Transcribe every record verbatim; no pictures.
─── Supplied entries ───
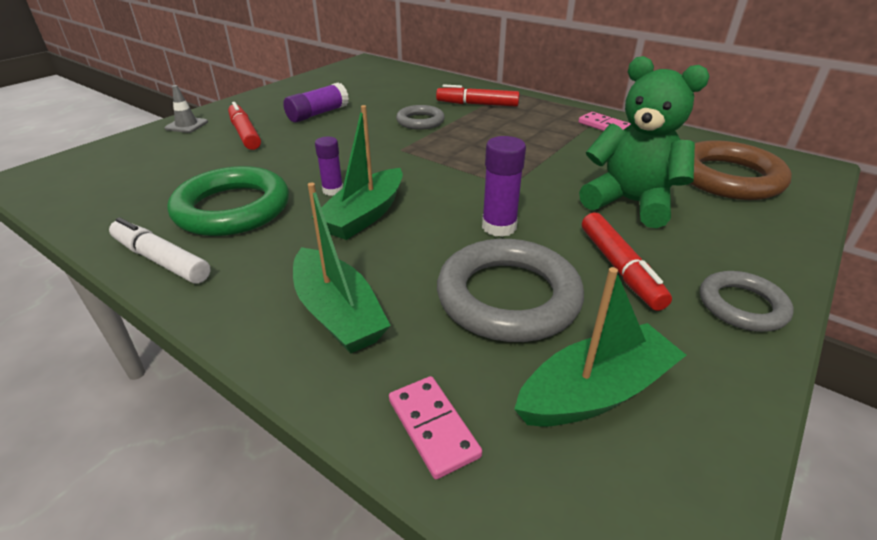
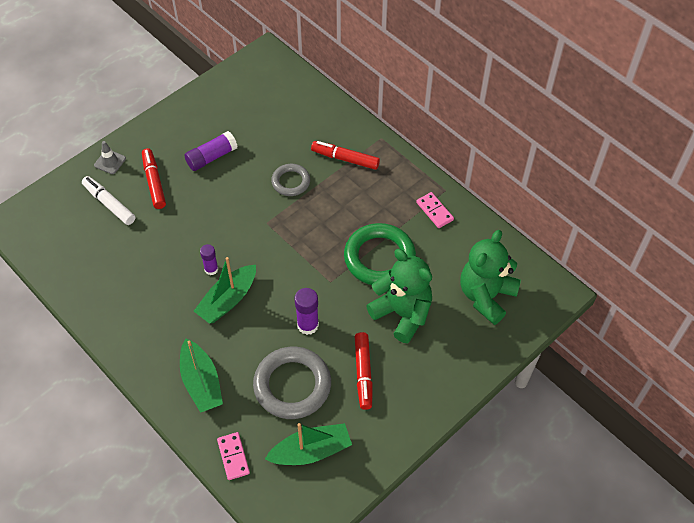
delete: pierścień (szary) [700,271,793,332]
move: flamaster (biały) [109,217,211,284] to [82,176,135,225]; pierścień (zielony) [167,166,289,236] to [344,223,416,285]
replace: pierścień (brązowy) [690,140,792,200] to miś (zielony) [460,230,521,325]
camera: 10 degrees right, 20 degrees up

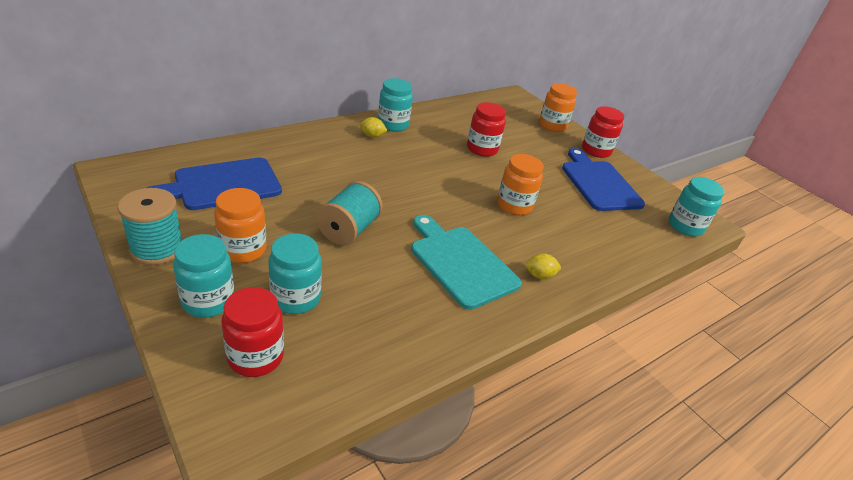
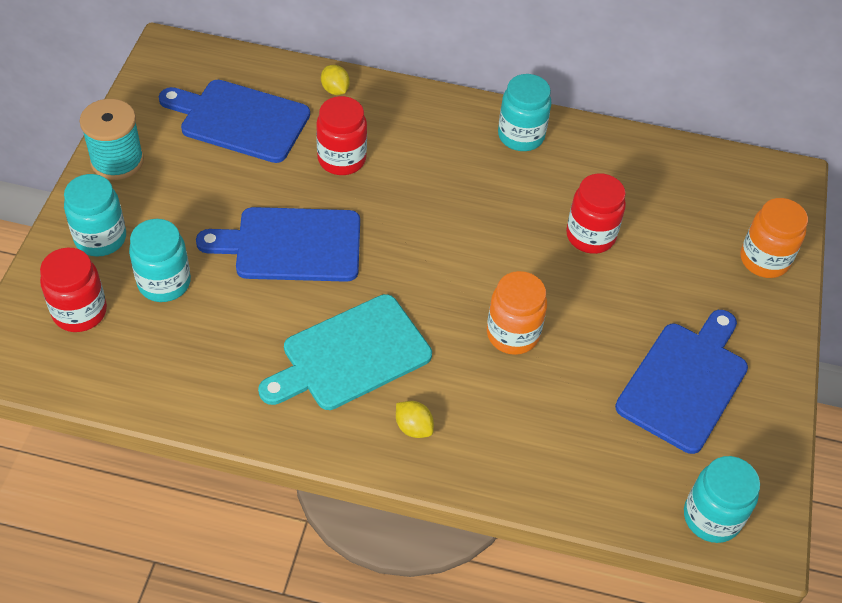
delete: słoik (pomarańczowy) [214,188,266,263]
move: cytryna (żółty) [360,117,388,137] to [321,65,350,95]; słoik (czerwony) [582,106,624,158] to [316,96,367,175]
replace: szpulka (turkusowy) [316,181,383,245] to deska do krojenia (niebieski) [196,207,360,282]
rotate: deska do krojenia (turkusowy) [411,215,522,310] = [258,294,432,410] 135 degrees counterclockwise
camera: 50 degrees right, 15 degrees up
───
* Result *
delete: pierścień (szary) [700,271,793,332]
move: flamaster (biały) [109,217,211,284] to [82,176,135,225]; pierścień (zielony) [167,166,289,236] to [344,223,416,285]
replace: pierścień (brązowy) [690,140,792,200] to miś (zielony) [460,230,521,325]
camera: 10 degrees right, 20 degrees up

delete: słoik (pomarańczowy) [214,188,266,263]
move: cytryna (żółty) [360,117,388,137] to [321,65,350,95]; słoik (czerwony) [582,106,624,158] to [316,96,367,175]
replace: szpulka (turkusowy) [316,181,383,245] to deska do krojenia (niebieski) [196,207,360,282]
rotate: deska do krojenia (turkusowy) [411,215,522,310] = [258,294,432,410] 135 degrees counterclockwise
camera: 50 degrees right, 15 degrees up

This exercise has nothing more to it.